Transcribe each line below verbatim; pictures excluded.

──────── Supplied information ────────

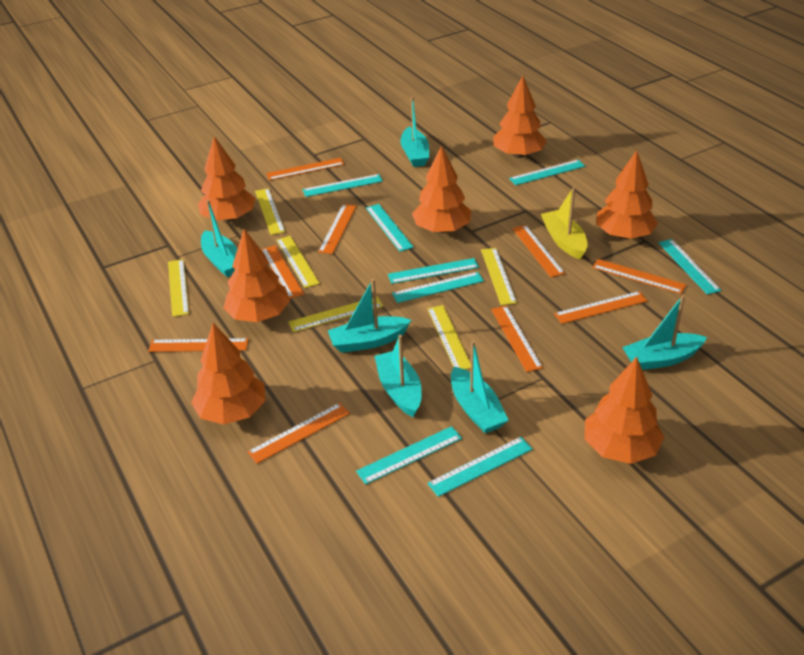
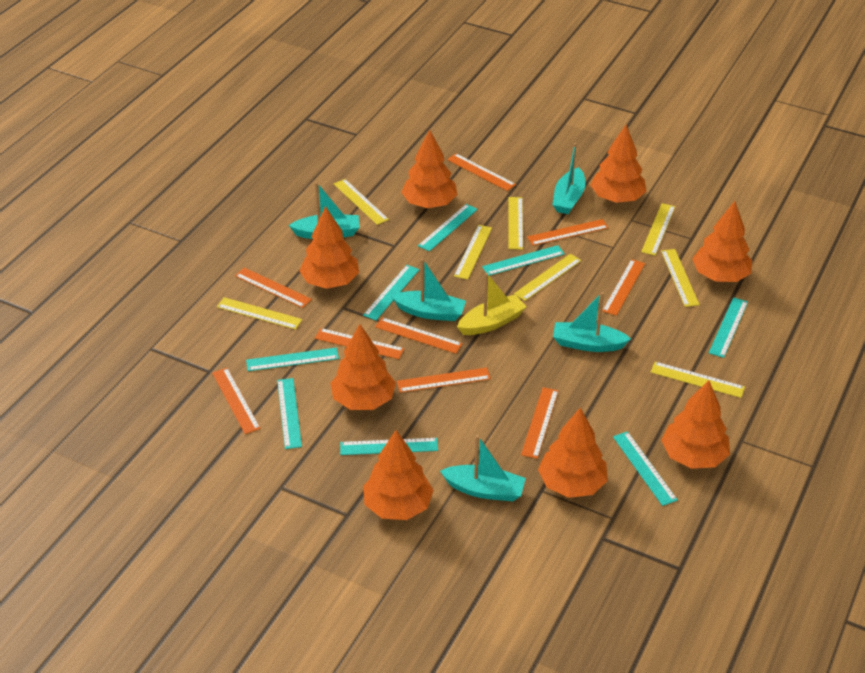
orange tree: 7 -> 8
turquoise boat: 6 -> 5
yellow ruler: 6 -> 8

────────

» **Response to this exercise**:
orange tree: 7 -> 8
turquoise boat: 6 -> 5
yellow ruler: 6 -> 8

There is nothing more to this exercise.